### What to produce
Only the lines below starting at the one containing "U1 pin NC: none -> VIN" and ending at the one containing "U19: NAND 74HC00" belong in the answer, each copied exactly.

### Records
<<<<

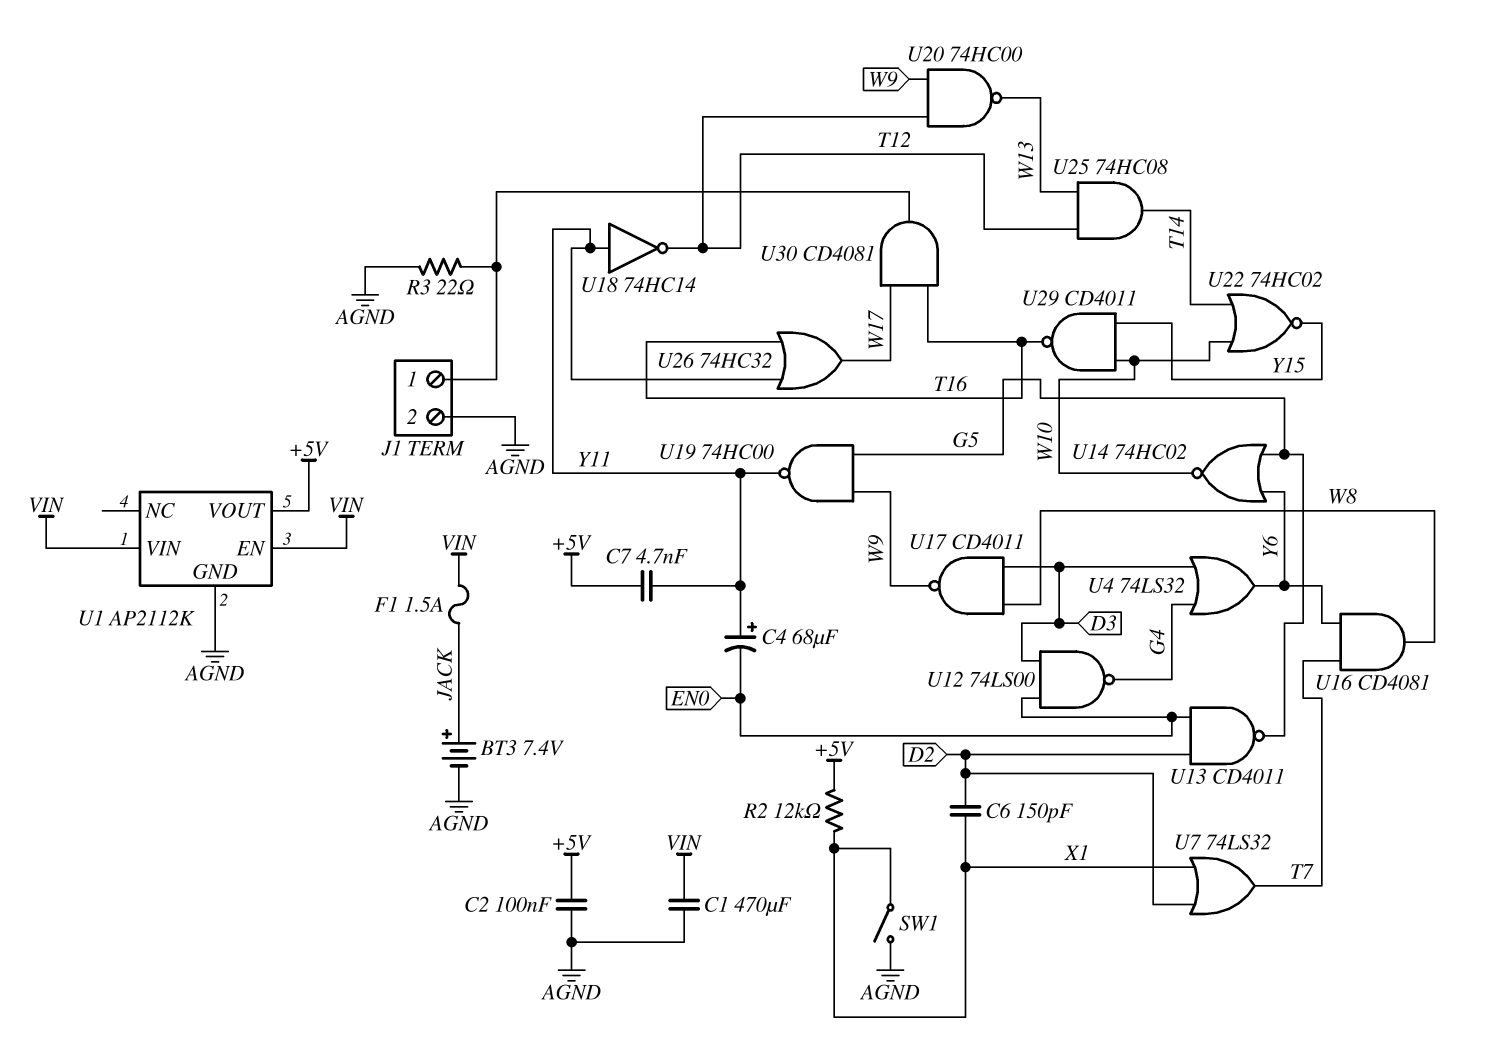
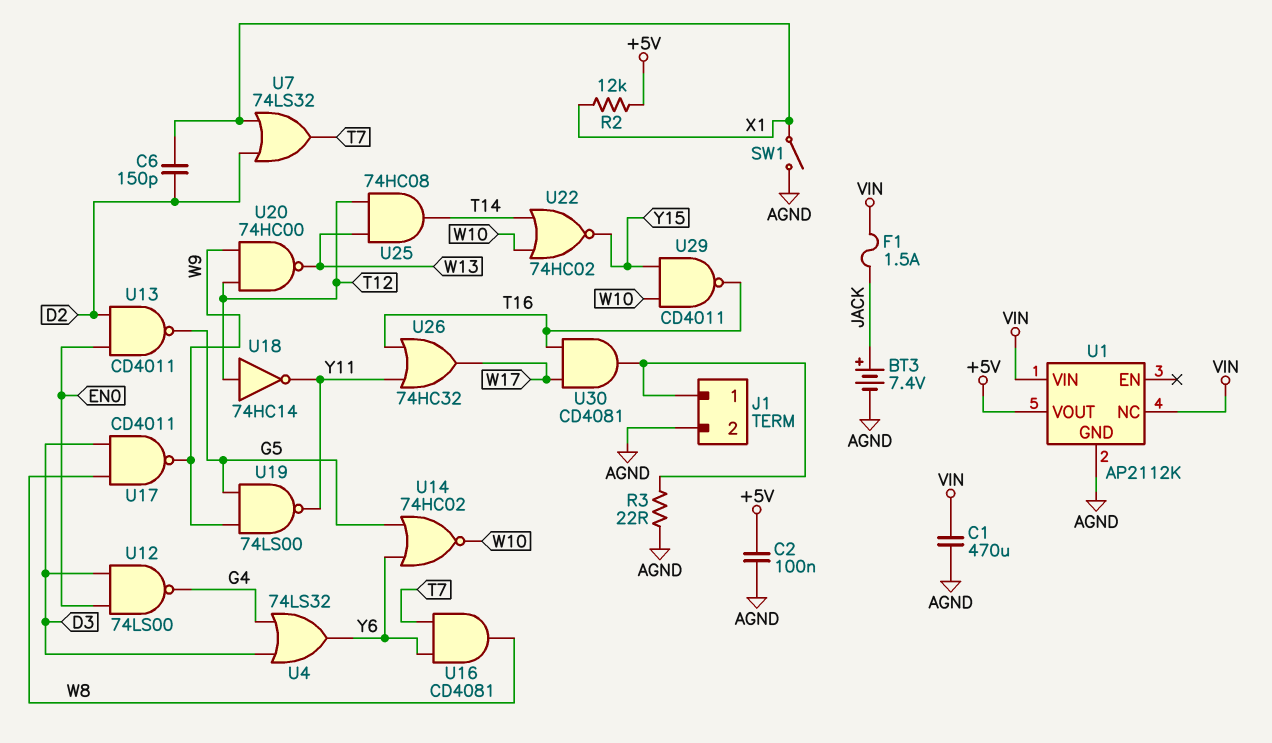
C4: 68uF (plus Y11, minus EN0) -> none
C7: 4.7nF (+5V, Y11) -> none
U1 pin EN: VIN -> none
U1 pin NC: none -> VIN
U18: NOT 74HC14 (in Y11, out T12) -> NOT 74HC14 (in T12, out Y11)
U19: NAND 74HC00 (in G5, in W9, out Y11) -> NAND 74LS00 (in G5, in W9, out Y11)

>>>>
<<<<

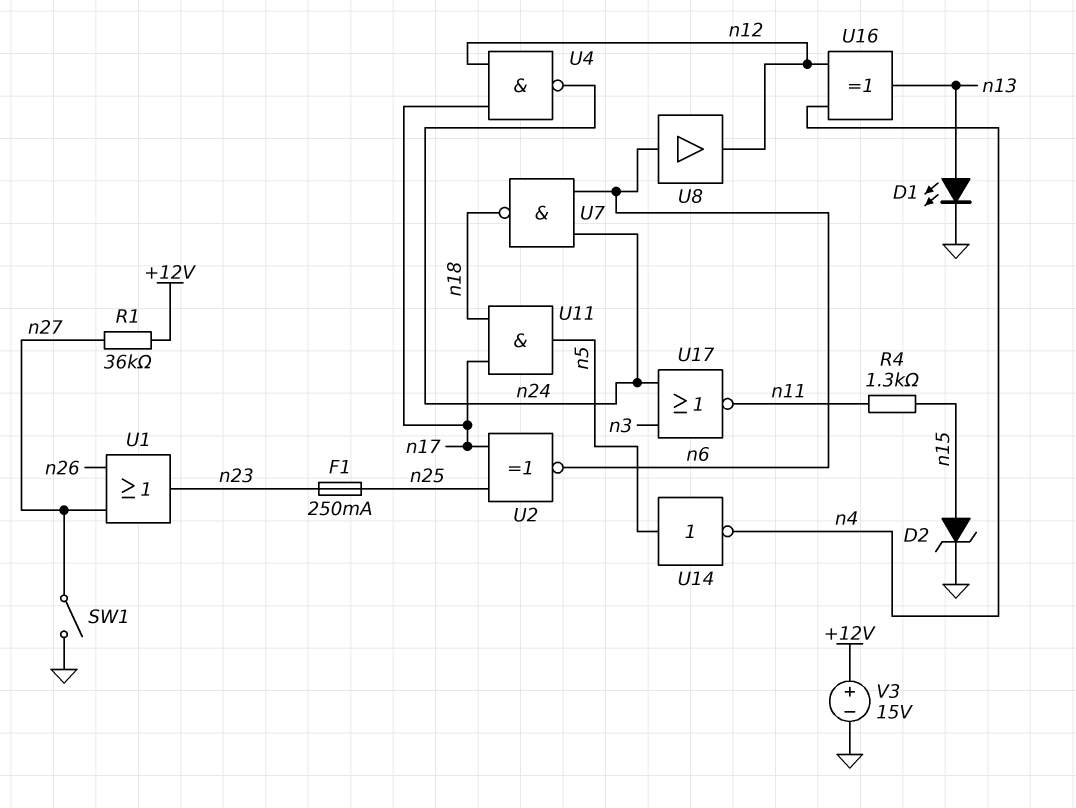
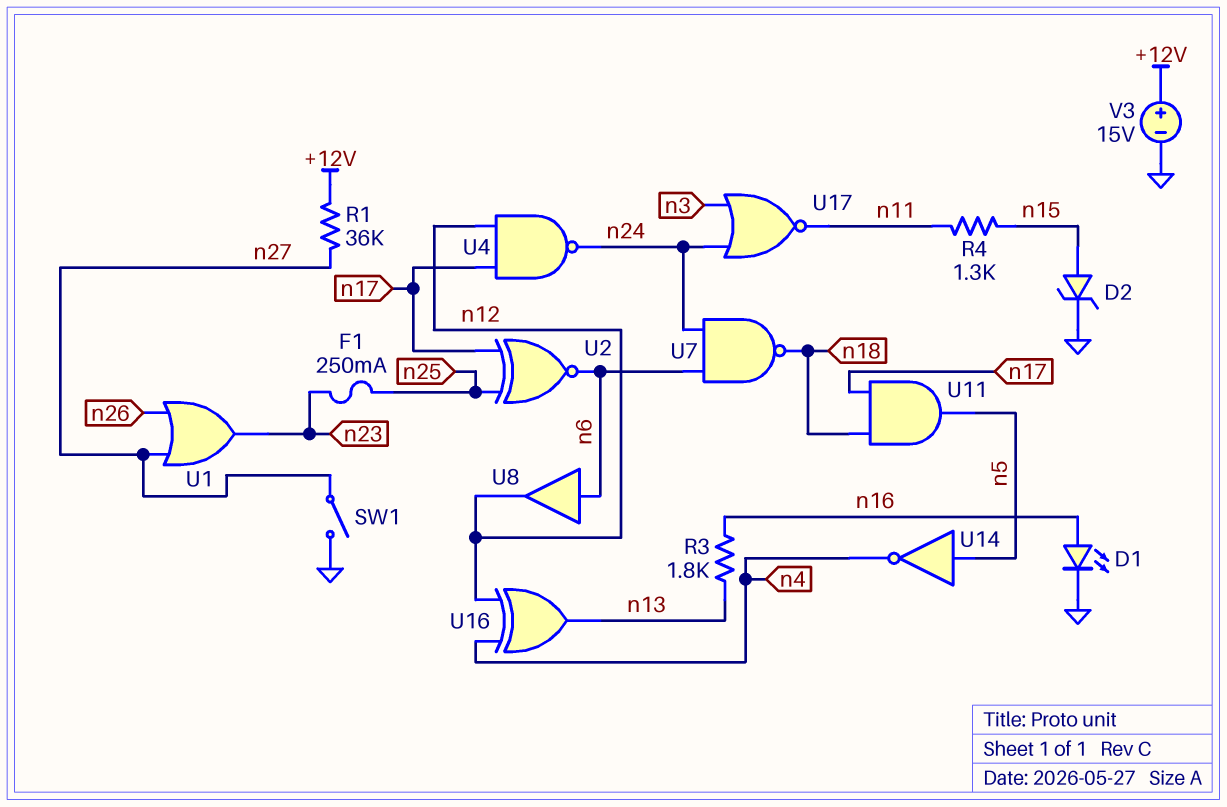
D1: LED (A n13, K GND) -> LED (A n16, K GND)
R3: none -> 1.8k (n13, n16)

>>>>
<<<<

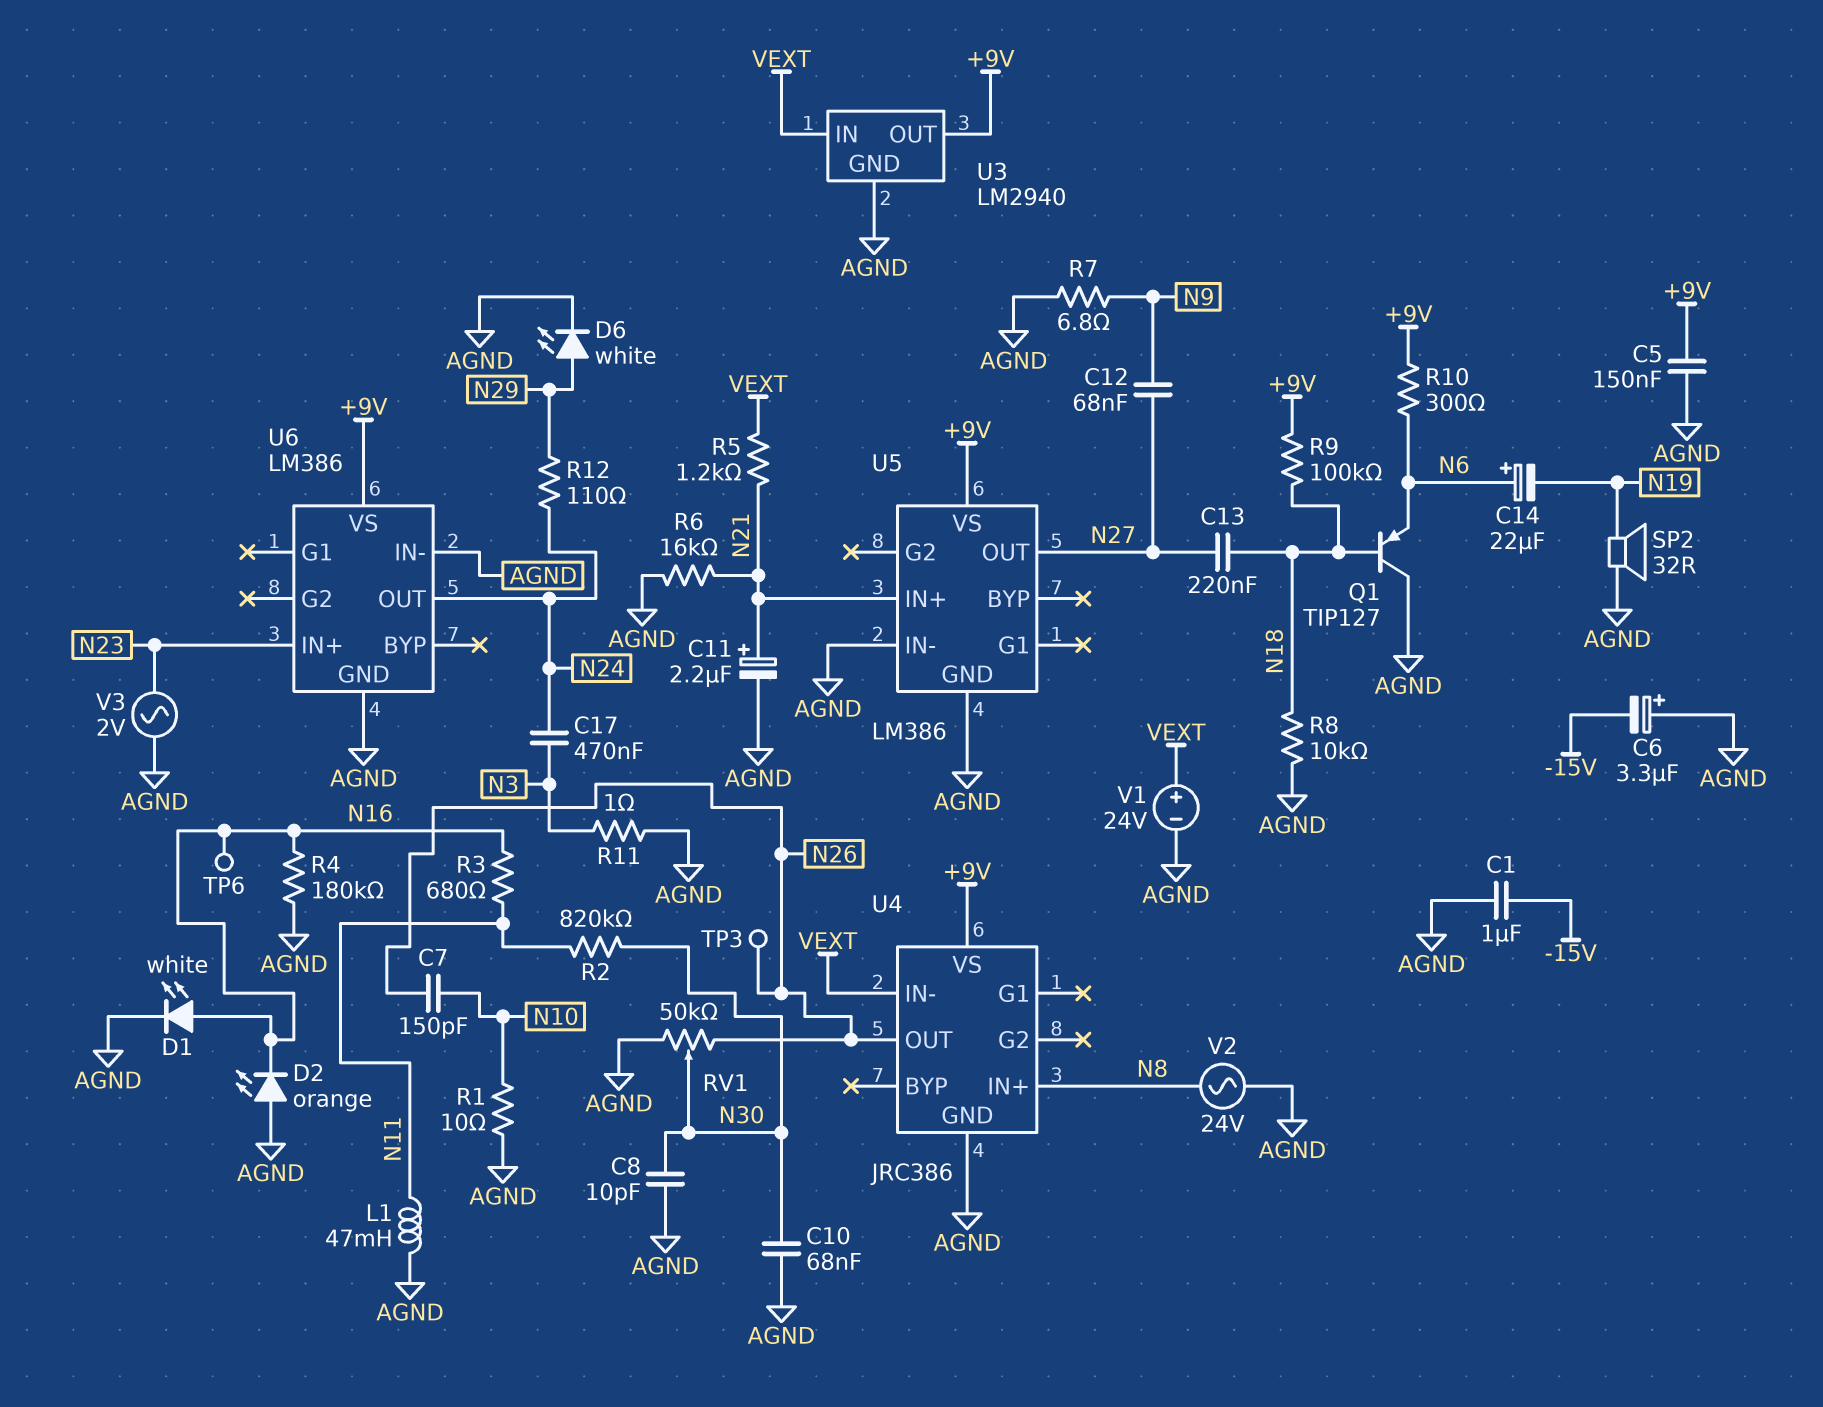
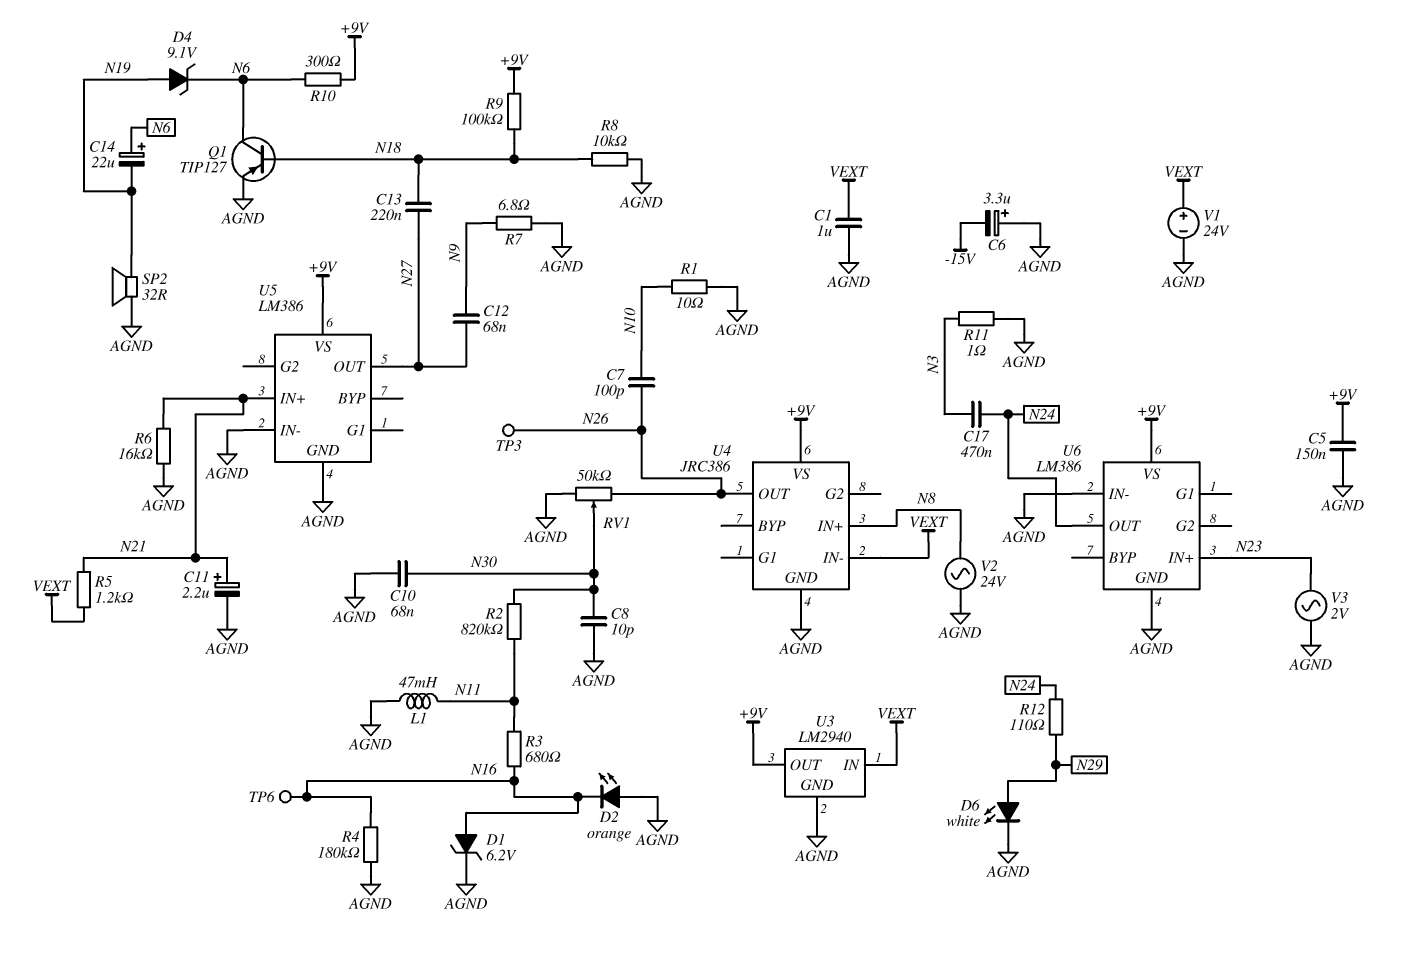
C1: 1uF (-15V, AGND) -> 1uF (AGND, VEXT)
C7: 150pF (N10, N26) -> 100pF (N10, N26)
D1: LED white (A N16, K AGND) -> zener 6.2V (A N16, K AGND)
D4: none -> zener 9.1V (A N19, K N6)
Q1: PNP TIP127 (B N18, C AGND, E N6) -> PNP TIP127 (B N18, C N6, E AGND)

>>>>

### Expected answer
U1 pin NC: none -> VIN
U18: NOT 74HC14 (in Y11, out T12) -> NOT 74HC14 (in T12, out Y11)
U19: NAND 74HC00 (in G5, in W9, out Y11) -> NAND 74LS00 (in G5, in W9, out Y11)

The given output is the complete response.